PROVIDED DATA:
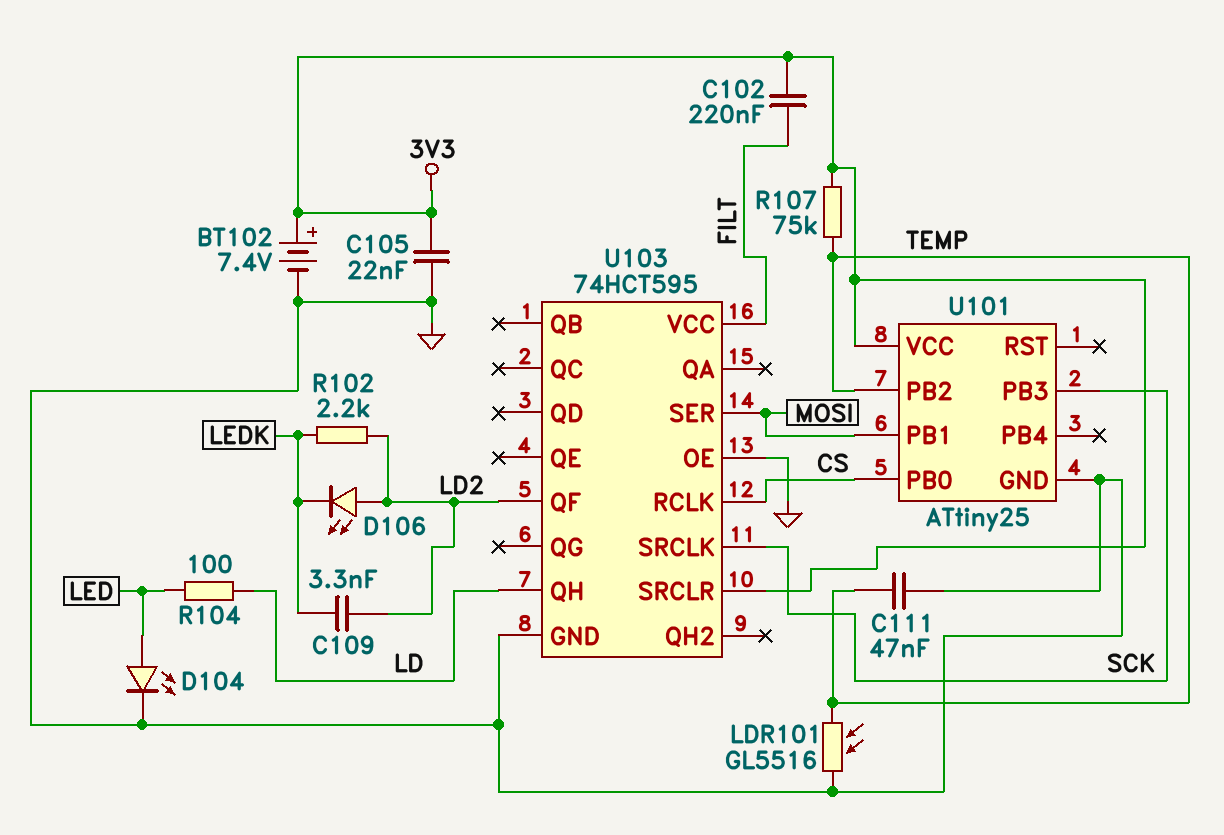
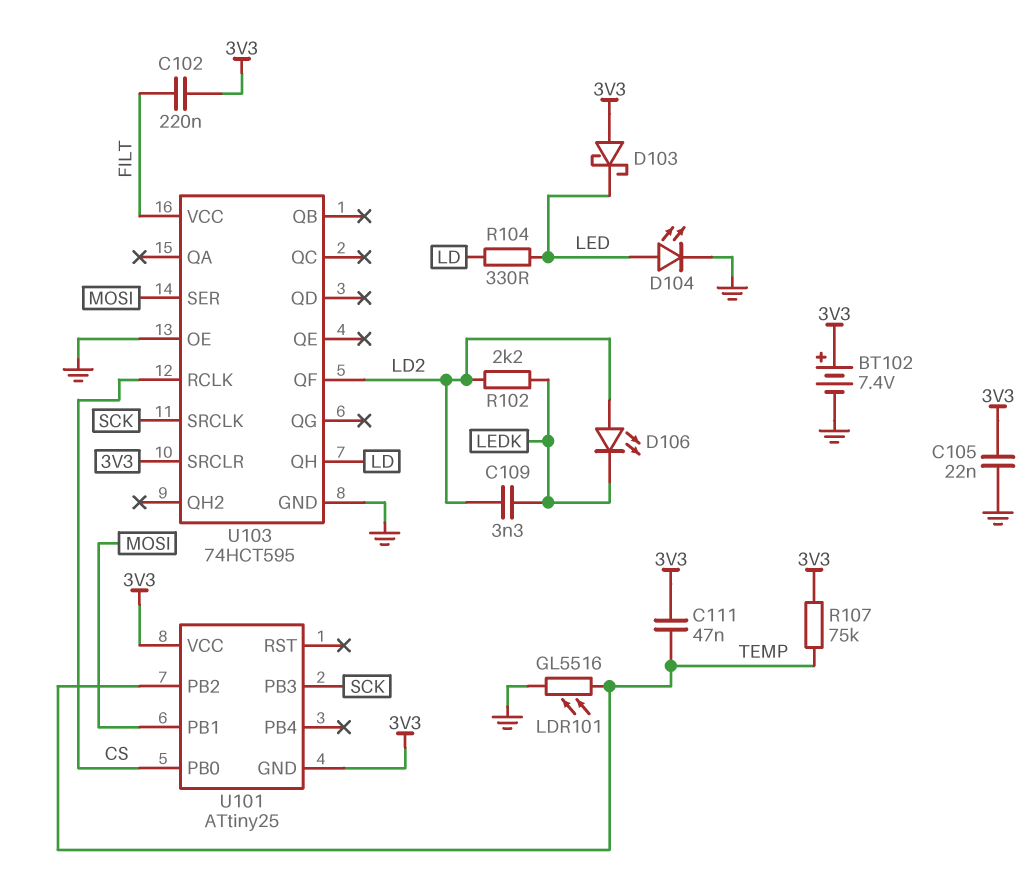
C111: 47nF (GND, TEMP) -> 47nF (3V3, TEMP)
D103: none -> schottky (A 3V3, K LED)
R104: 100 (LD, LED) -> 330 (LD, LED)
U101 pin GND: GND -> 3V3

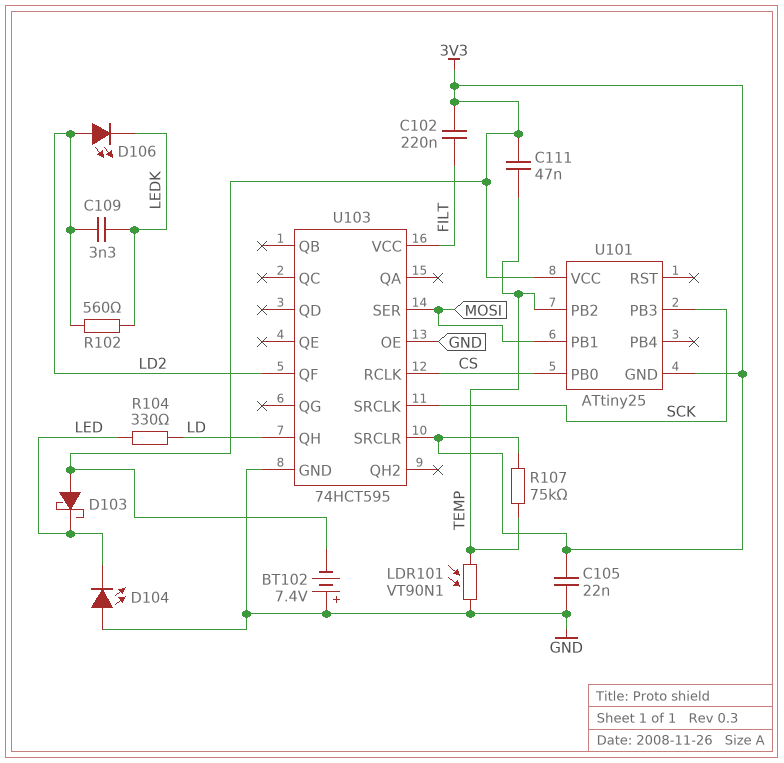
BT102: 7.4V (plus 3V3, minus GND) -> 7.4V (plus GND, minus 3V3)
D104: LED (A LED, K GND) -> LED (A GND, K LED)
LDR101: GL5516 (GND, TEMP) -> VT90N1 (GND, TEMP)
R102: 2.2k (LD2, LEDK) -> 560 (LD2, LEDK)

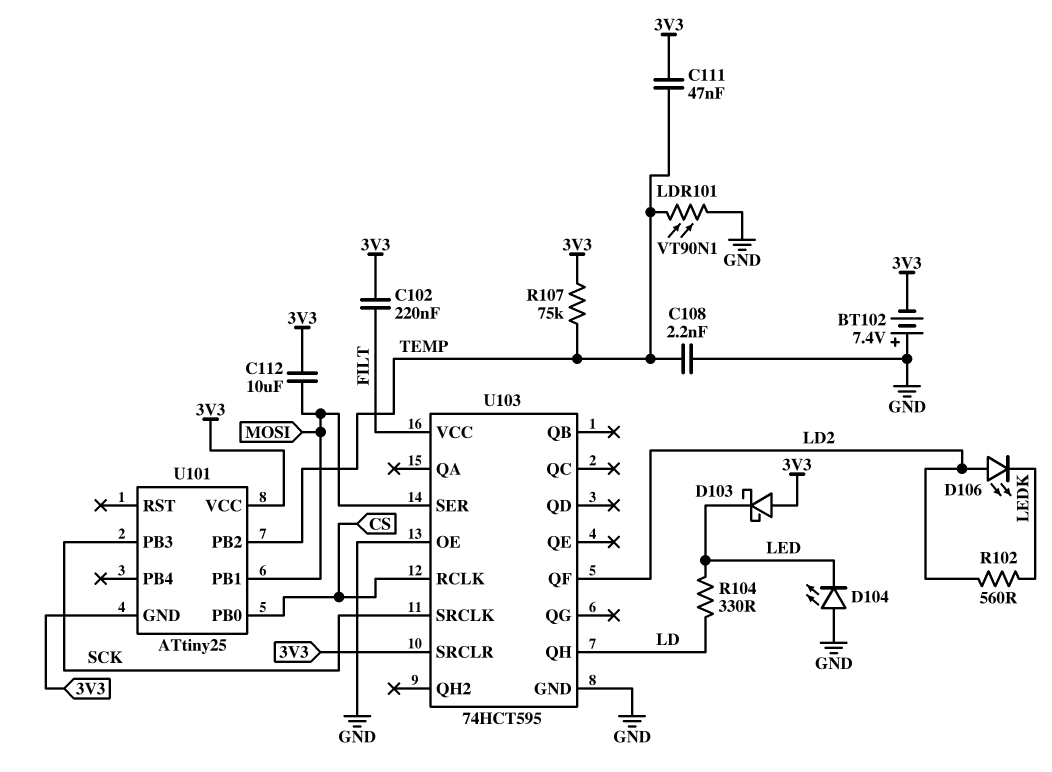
C105: 22nF (3V3, GND) -> none
C108: none -> 2.2nF (GND, TEMP)
C109: 3.3nF (LD2, LEDK) -> none
C112: none -> 10uF (3V3, MOSI)

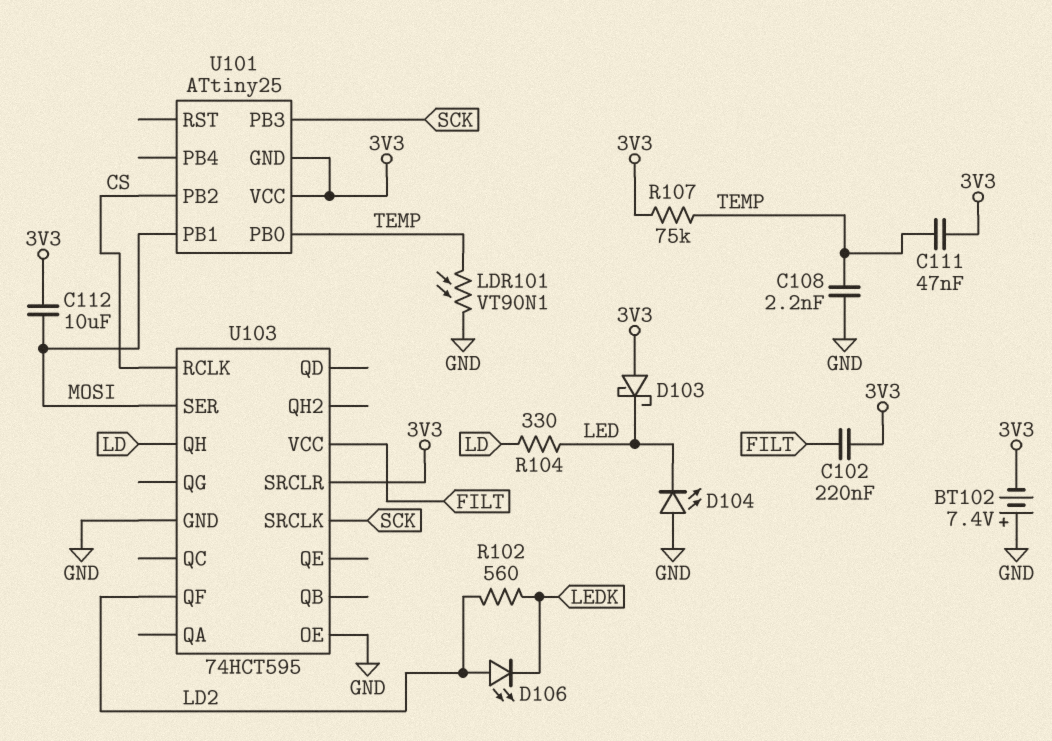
U101 pin PB0: CS -> TEMP
U101 pin PB2: TEMP -> CS

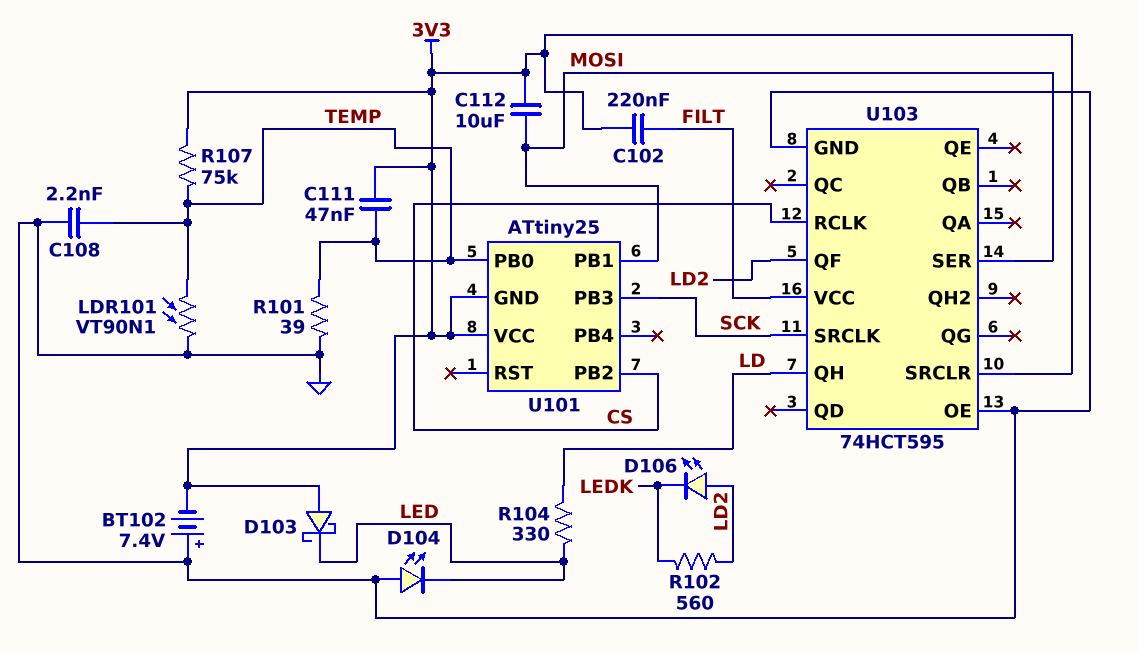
R101: none -> 39 (GND, TEMP)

TASK ITEM: Exclude the pictures, and output exactly the lines from the one with "R104: 100 (LD, LED) -> 330 (LD, LED)" through the last line of the records, both included.

SOLUTION FOR THIS EXERCISE:
R104: 100 (LD, LED) -> 330 (LD, LED)
U101 pin GND: GND -> 3V3

BT102: 7.4V (plus 3V3, minus GND) -> 7.4V (plus GND, minus 3V3)
D104: LED (A LED, K GND) -> LED (A GND, K LED)
LDR101: GL5516 (GND, TEMP) -> VT90N1 (GND, TEMP)
R102: 2.2k (LD2, LEDK) -> 560 (LD2, LEDK)

C105: 22nF (3V3, GND) -> none
C108: none -> 2.2nF (GND, TEMP)
C109: 3.3nF (LD2, LEDK) -> none
C112: none -> 10uF (3V3, MOSI)

U101 pin PB0: CS -> TEMP
U101 pin PB2: TEMP -> CS

R101: none -> 39 (GND, TEMP)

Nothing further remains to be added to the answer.